Data to process START

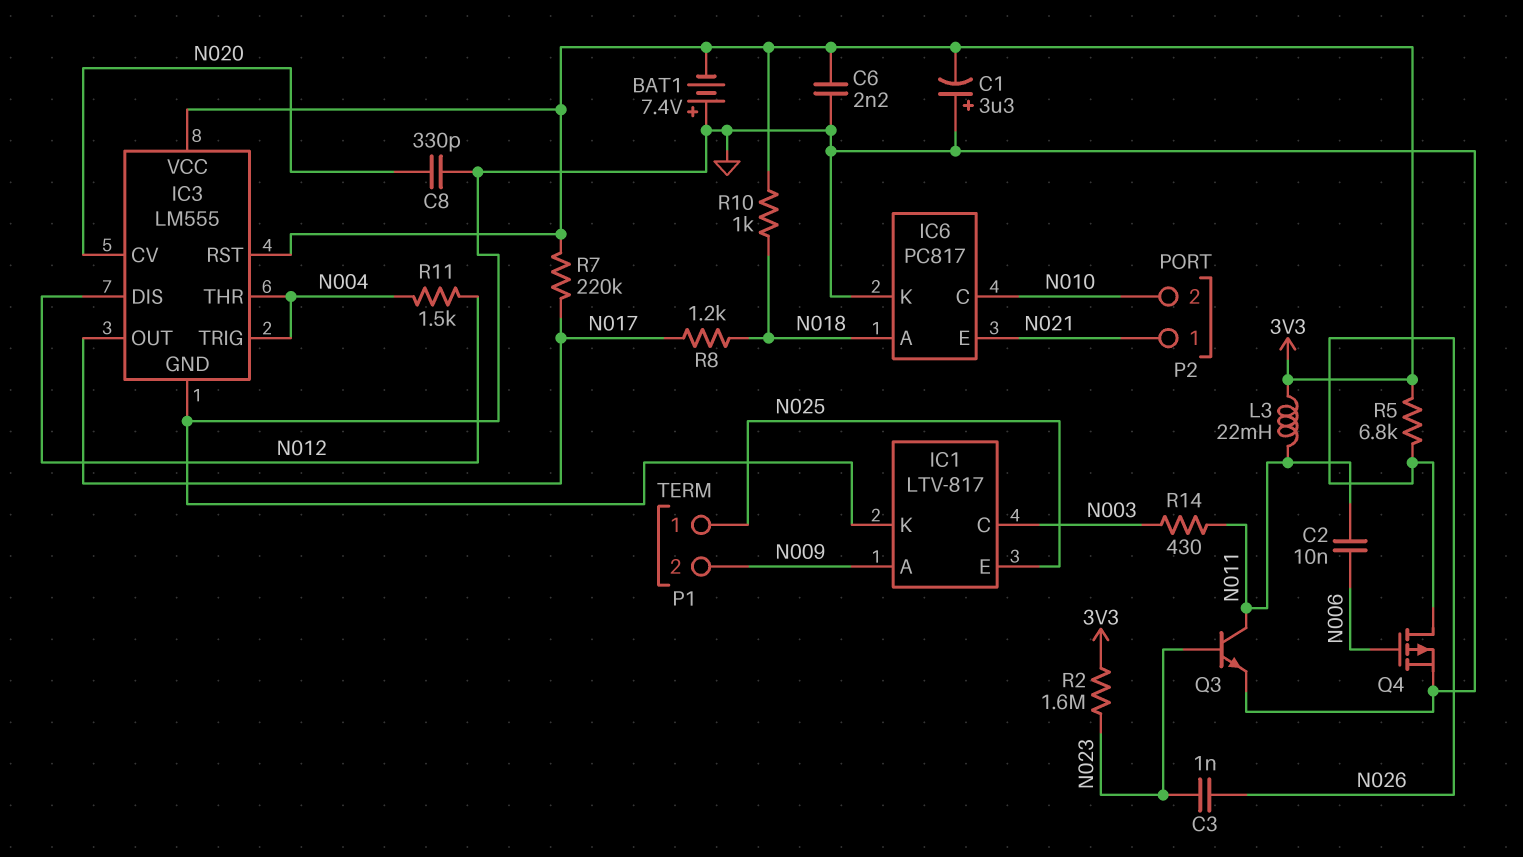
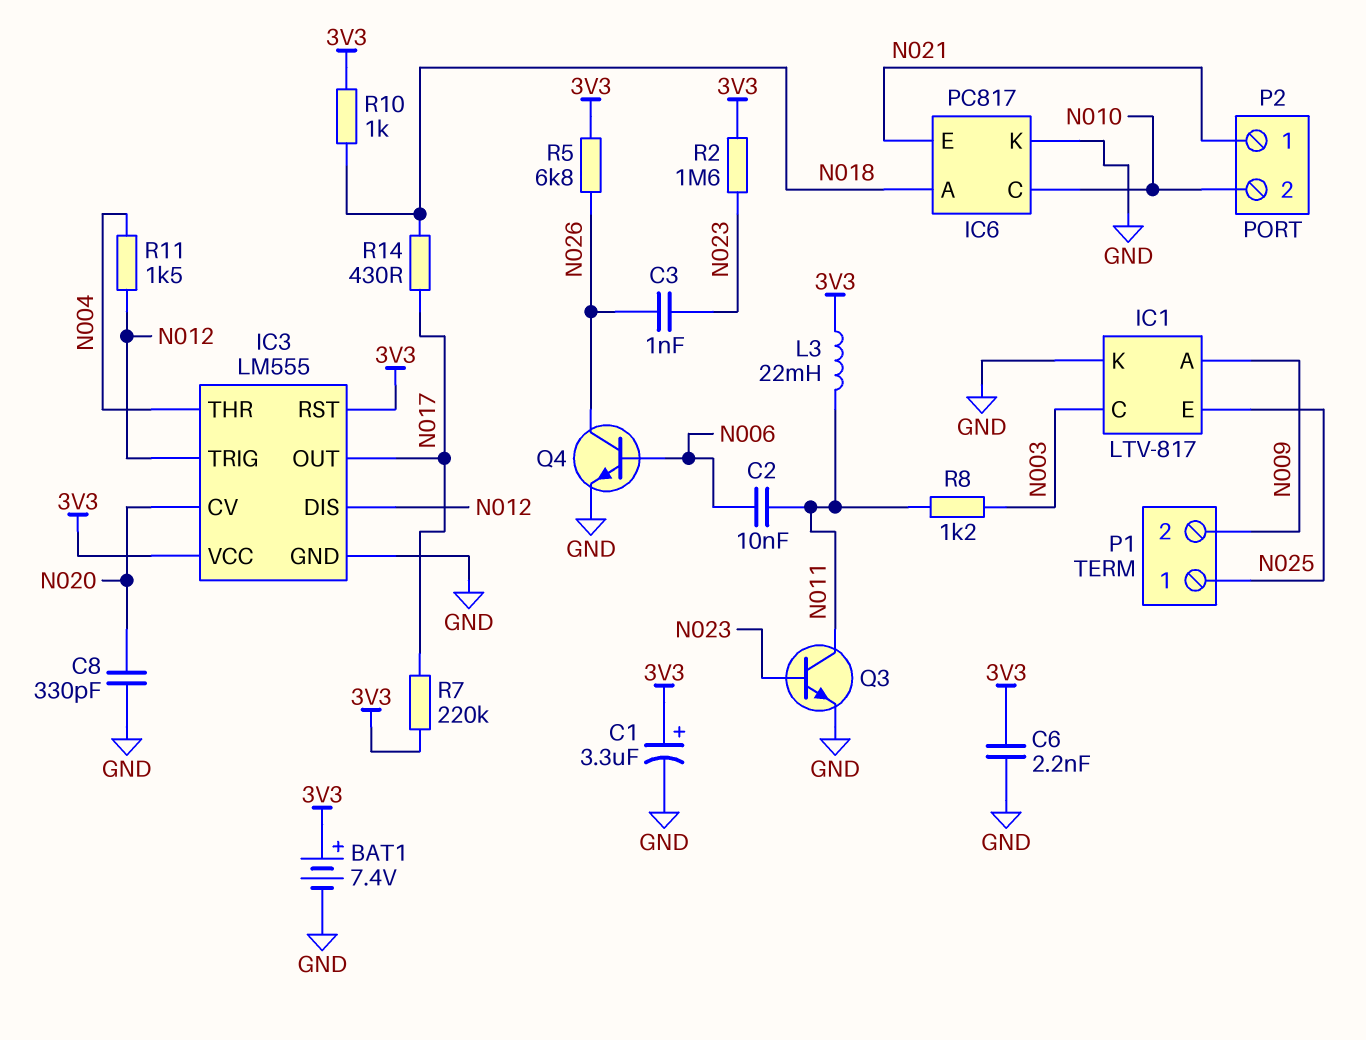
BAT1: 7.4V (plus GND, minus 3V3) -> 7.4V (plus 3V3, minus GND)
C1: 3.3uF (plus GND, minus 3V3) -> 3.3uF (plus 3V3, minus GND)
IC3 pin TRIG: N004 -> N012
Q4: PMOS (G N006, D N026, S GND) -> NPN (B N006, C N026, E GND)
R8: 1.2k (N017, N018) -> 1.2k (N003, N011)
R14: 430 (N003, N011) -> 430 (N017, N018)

Data to process END

- _The task_
Return each line of the data that contains the string "minus".

- _Result of this task_
BAT1: 7.4V (plus GND, minus 3V3) -> 7.4V (plus 3V3, minus GND)
C1: 3.3uF (plus GND, minus 3V3) -> 3.3uF (plus 3V3, minus GND)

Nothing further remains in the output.